[DATA FOR REVIEW — start]

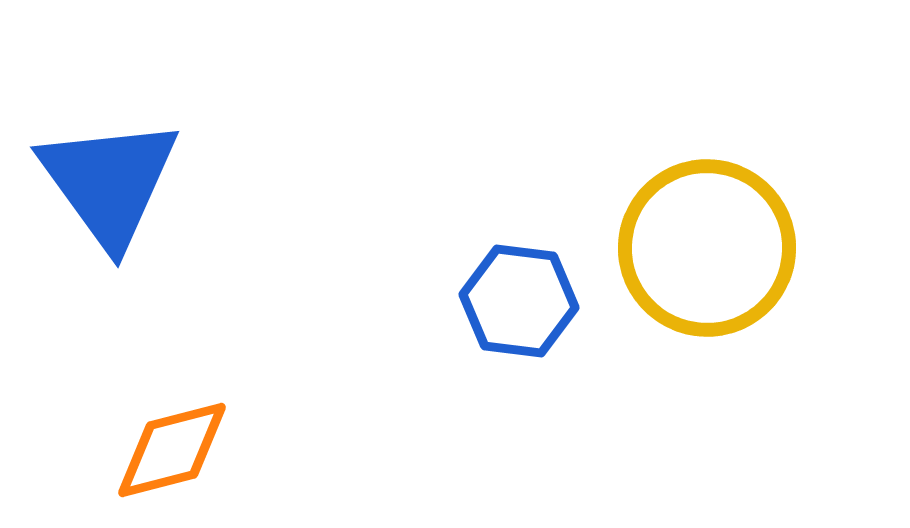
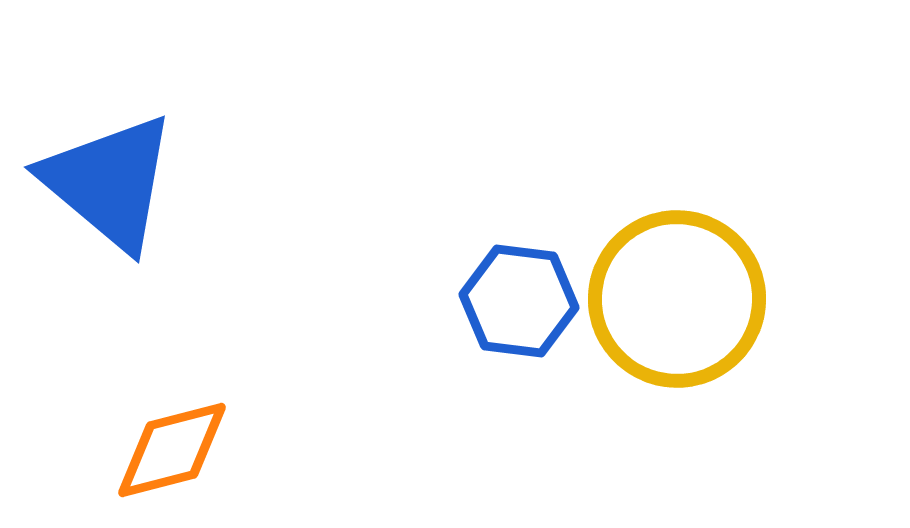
blue triangle: rotated 14 degrees counterclockwise
yellow circle: moved 30 px left, 51 px down
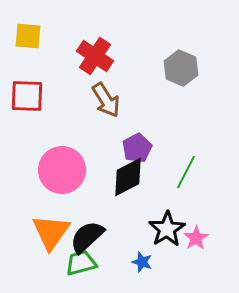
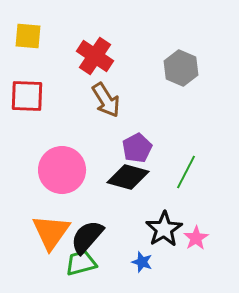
black diamond: rotated 42 degrees clockwise
black star: moved 3 px left
black semicircle: rotated 6 degrees counterclockwise
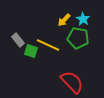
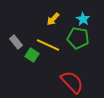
yellow arrow: moved 11 px left, 1 px up
gray rectangle: moved 2 px left, 2 px down
green square: moved 1 px right, 4 px down; rotated 16 degrees clockwise
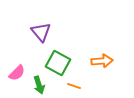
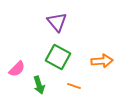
purple triangle: moved 16 px right, 10 px up
green square: moved 6 px up
pink semicircle: moved 4 px up
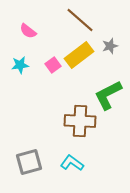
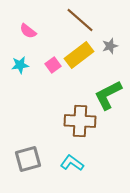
gray square: moved 1 px left, 3 px up
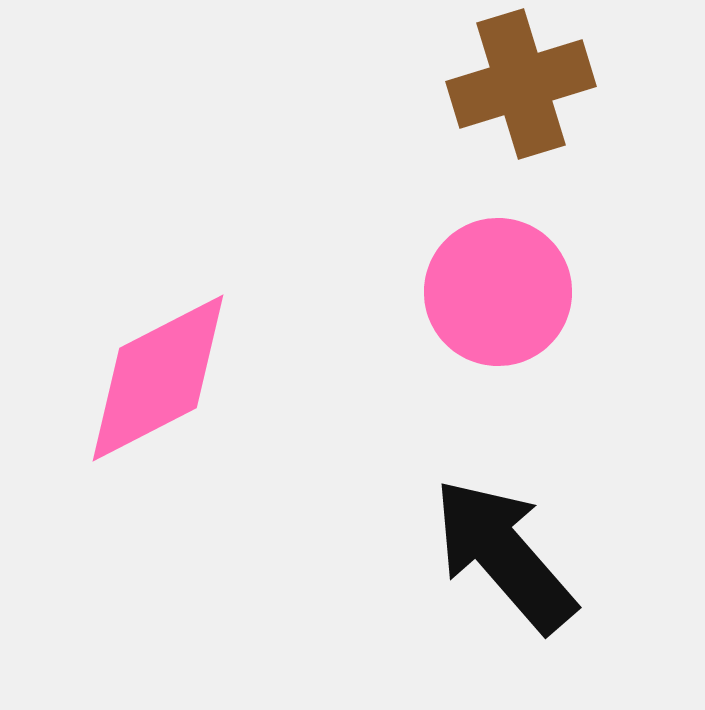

[DATA FOR REVIEW — finish]

**DESCRIPTION OF THE TASK**
What is the number of lines in the listing above that hold "moved"? Respond with that number and nothing else.

**RESPONSE TO THE EXERCISE**
9